Output the entries as they appear, skipping images.

[Object change listings]
┌────────

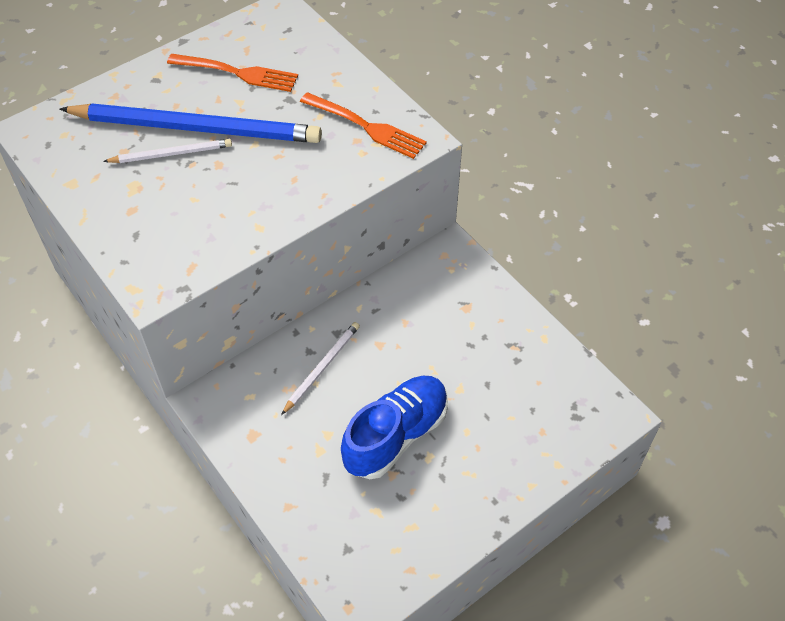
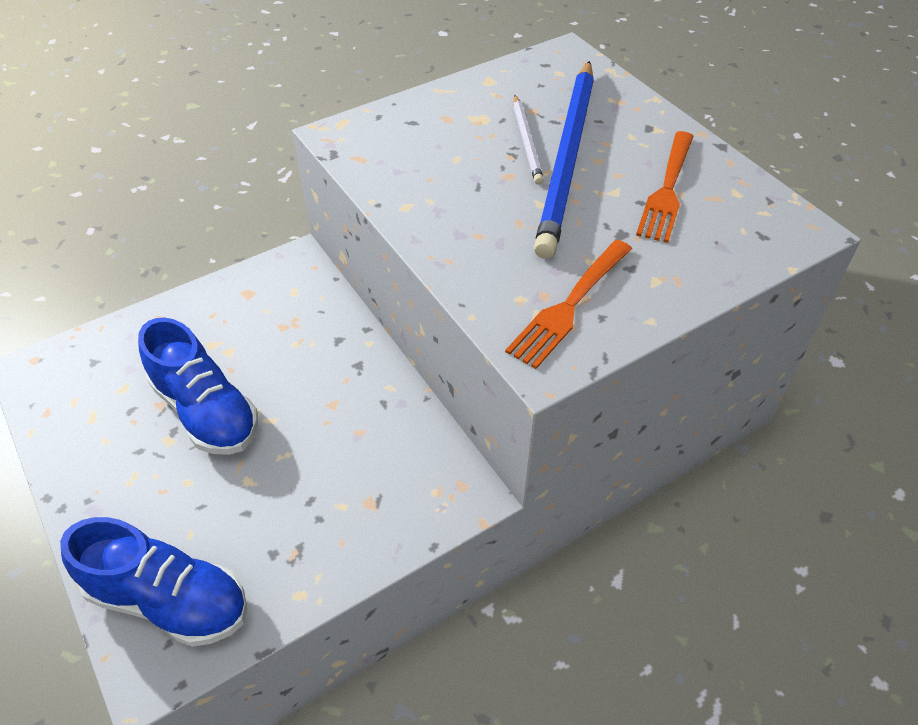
camera: 95 degrees right, 5 degrees down
(322, 367) = (313, 350): white pencil -> none
(564, 417) = (169, 599): none -> blue shoe

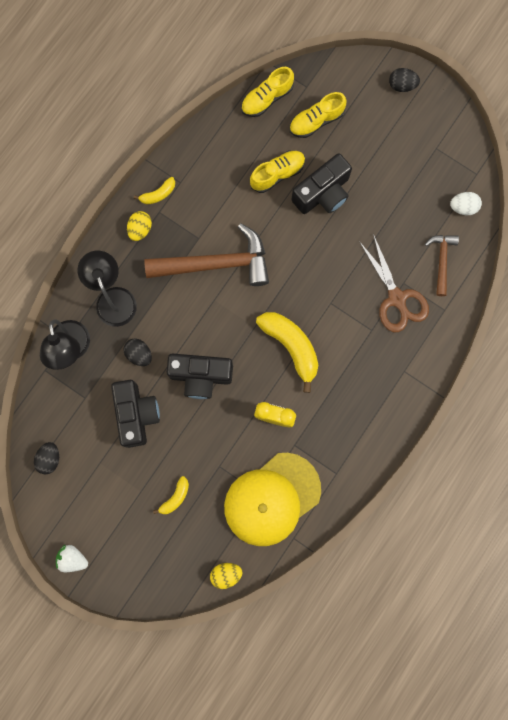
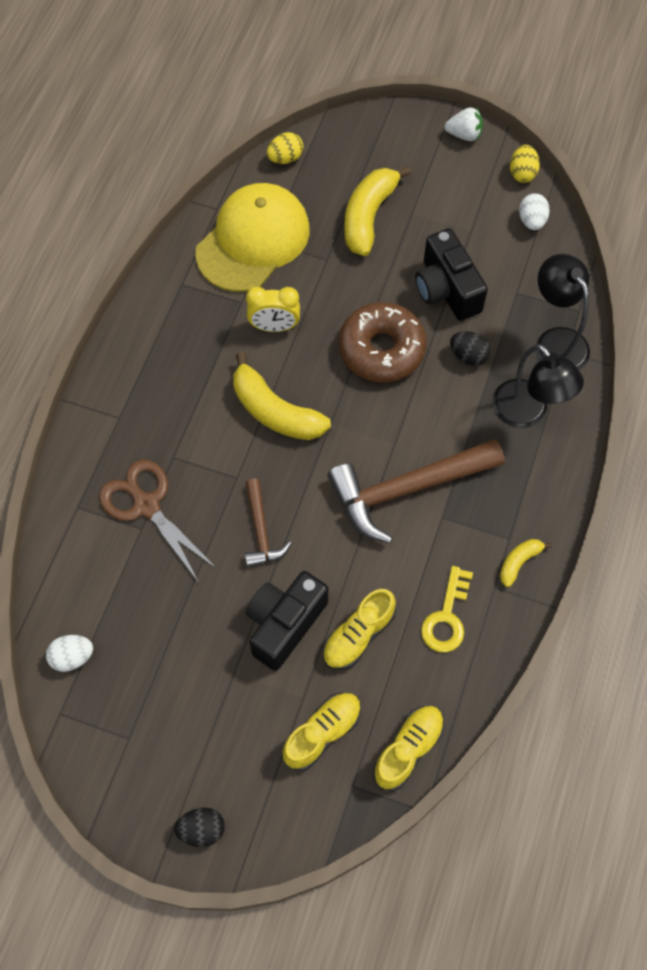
camera: 165 degrees right, 15 degrees down
(49, 459) = (531, 221): black egg -> white egg
(140, 229) = (526, 508): yellow egg -> yellow egg (522, 173)
(175, 497) = (368, 216): yellow banana -> yellow banana, size x1.98
(200, 376) = (381, 349): black camera -> brown donut
(217, 171) = (447, 617): none -> yellow key
(441, 261) = (92, 571): brown hammer -> brown hammer (261, 530)

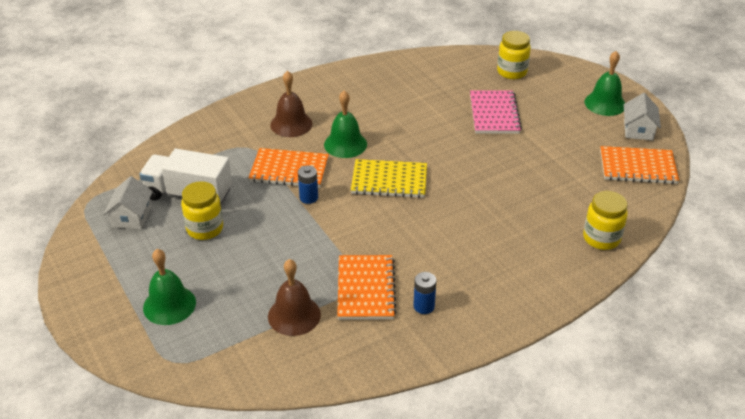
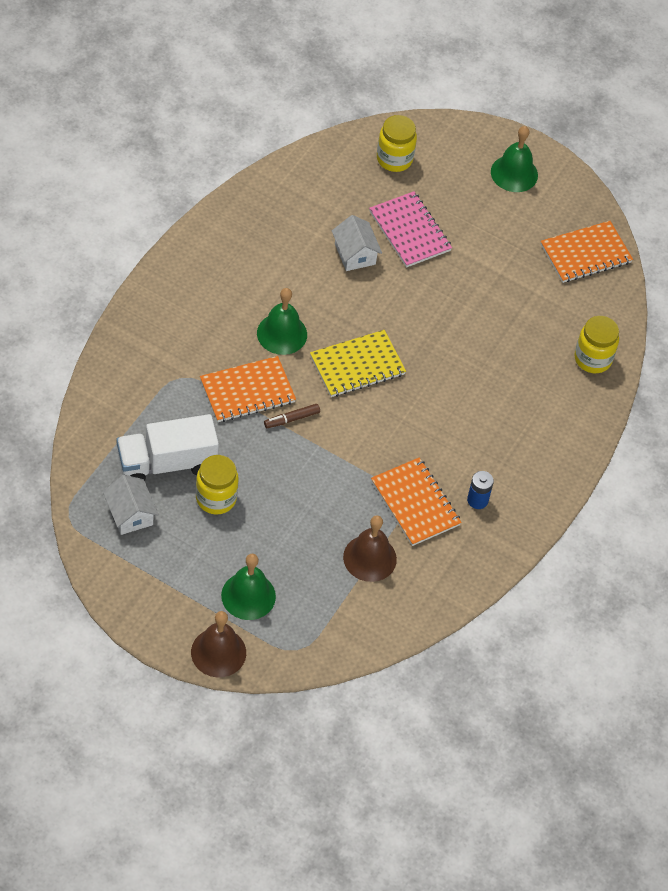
camera: 35 degrees left, 15 degrees up
(291, 124) = (205, 327): brown bell -> brown bell (218, 652)
(308, 197) = (291, 419): blue battery -> brown marker
(638, 130) = (564, 200): white house -> white house (355, 254)

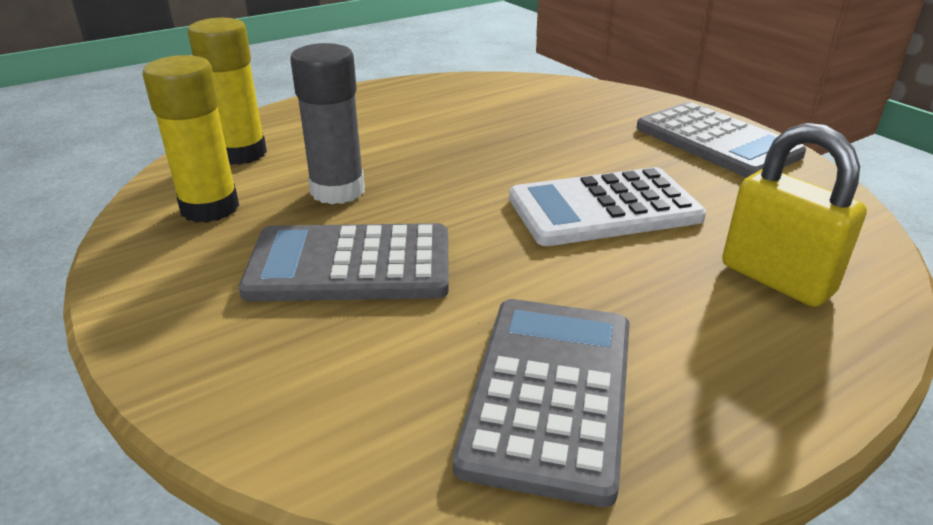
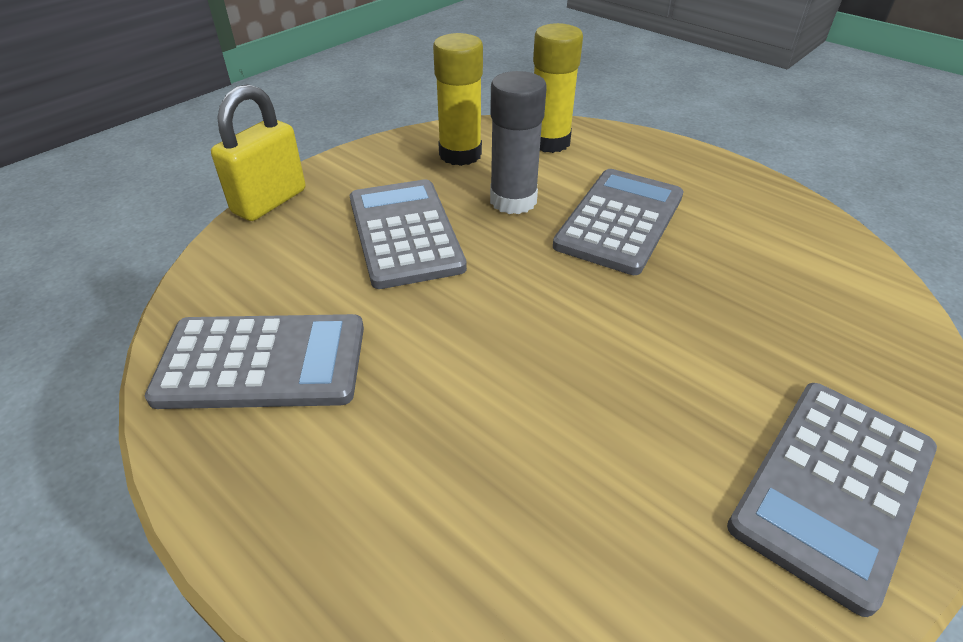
camera: 75 degrees right, 10 degrees up
(412, 147) = (619, 221): none -> grey calculator
(604, 209) = (561, 373): white calculator -> none
(776, 279) = (463, 537): yellow padlock -> yellow padlock (269, 201)

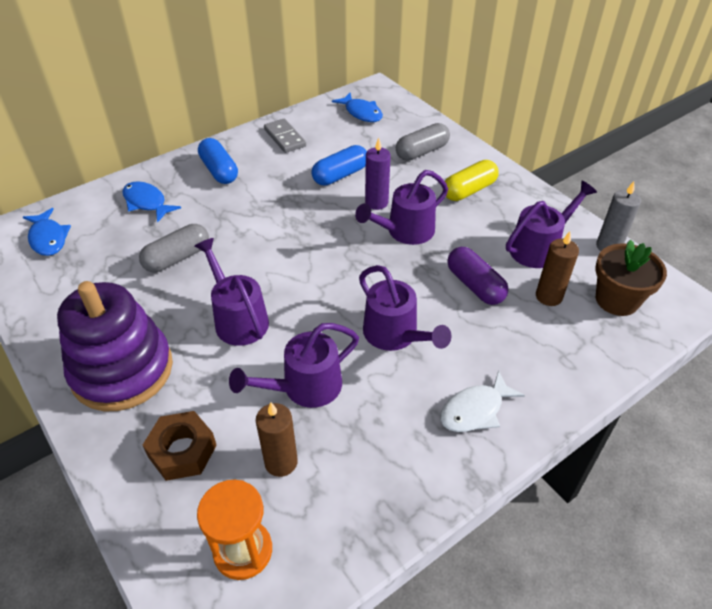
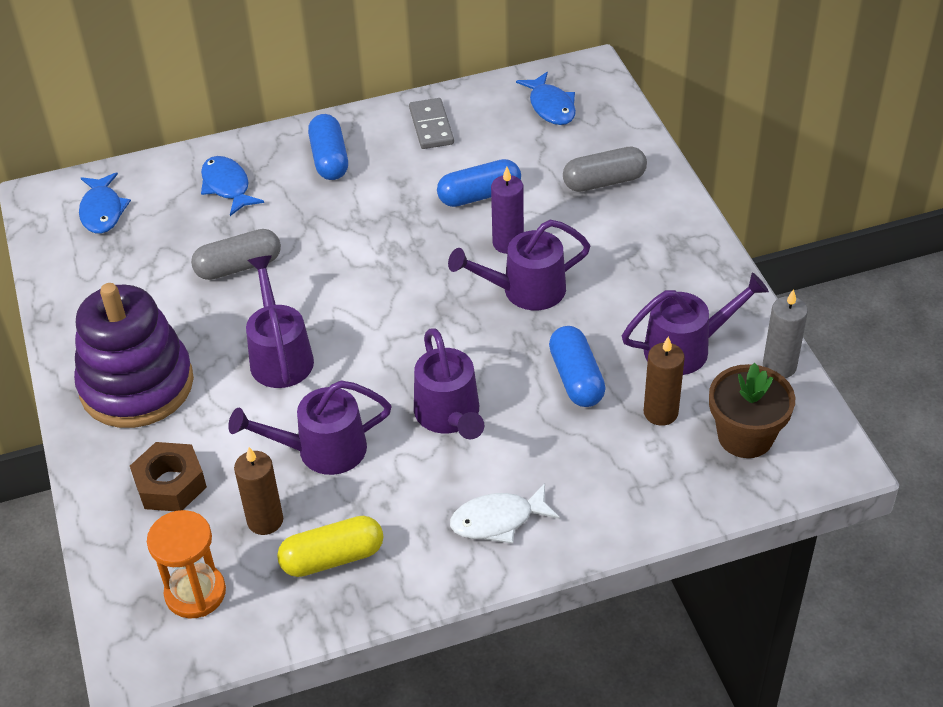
camera: 20 degrees right, 0 degrees up
(469, 190) = (638, 250): yellow capsule -> yellow capsule (332, 558)
(475, 285) = (576, 378): purple capsule -> blue capsule

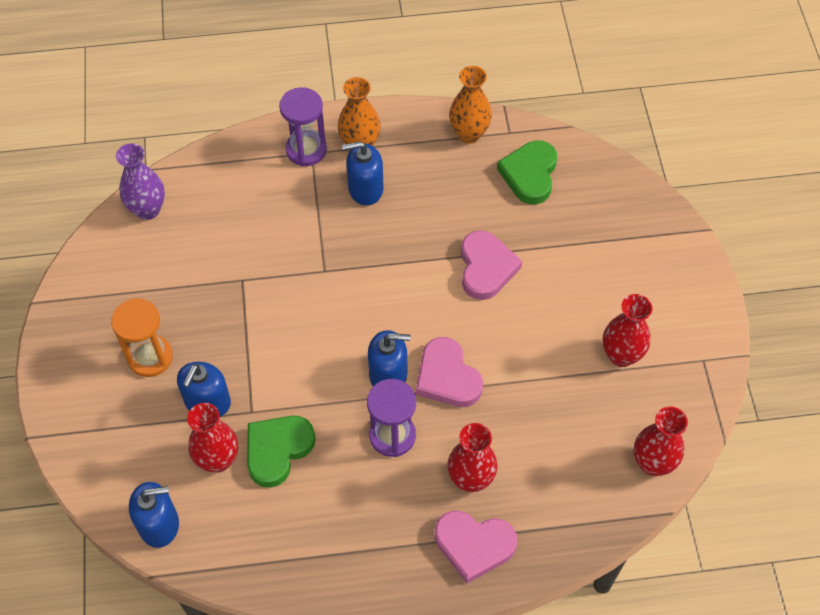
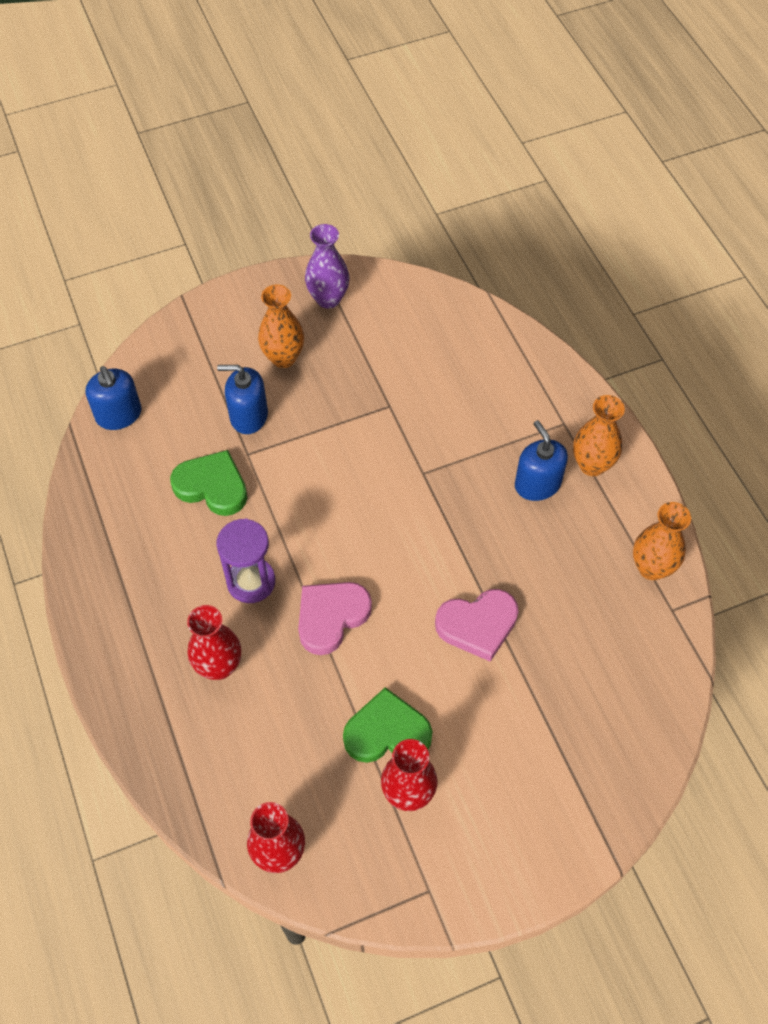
camera: 75 degrees right, 0 degrees up
(148, 209) = (443, 307): purple vase -> purple vase (328, 299)
(150, 357) = (283, 358): orange hourglass -> orange vase
(218, 460) = (191, 441): red vase -> none
(306, 150) = (565, 417): purple hourglass -> none
(388, 374) = (319, 561): blue soap dispenser -> none
(474, 545) = (147, 685): pink heart -> none
(529, 174) = (621, 644): green heart -> green heart (387, 732)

└────────

**RESPONSE TO THE EXERCISE**
camera: 95 degrees right, 5 degrees down
(322, 367) = (313, 350): white pencil -> none
(564, 417) = (169, 599): none -> blue shoe

camera: 165 degrees right, 15 degrees down
(49, 459) = (531, 221): black egg -> white egg
(140, 229) = (526, 508): yellow egg -> yellow egg (522, 173)
(175, 497) = (368, 216): yellow banana -> yellow banana, size x1.98
(200, 376) = (381, 349): black camera -> brown donut
(217, 171) = (447, 617): none -> yellow key
(441, 261) = (92, 571): brown hammer -> brown hammer (261, 530)

camera: 35 degrees left, 15 degrees up
(291, 124) = (205, 327): brown bell -> brown bell (218, 652)
(308, 197) = (291, 419): blue battery -> brown marker
(638, 130) = (564, 200): white house -> white house (355, 254)

camera: 75 degrees right, 10 degrees up
(412, 147) = (619, 221): none -> grey calculator
(604, 209) = (561, 373): white calculator -> none
(776, 279) = (463, 537): yellow padlock -> yellow padlock (269, 201)

camera: 20 degrees right, 0 degrees up
(469, 190) = (638, 250): yellow capsule -> yellow capsule (332, 558)
(475, 285) = (576, 378): purple capsule -> blue capsule

camera: 75 degrees right, 0 degrees up
(148, 209) = (443, 307): purple vase -> purple vase (328, 299)
(150, 357) = (283, 358): orange hourglass -> orange vase
(218, 460) = (191, 441): red vase -> none
(306, 150) = (565, 417): purple hourglass -> none
(388, 374) = (319, 561): blue soap dispenser -> none
(474, 545) = (147, 685): pink heart -> none
(529, 174) = (621, 644): green heart -> green heart (387, 732)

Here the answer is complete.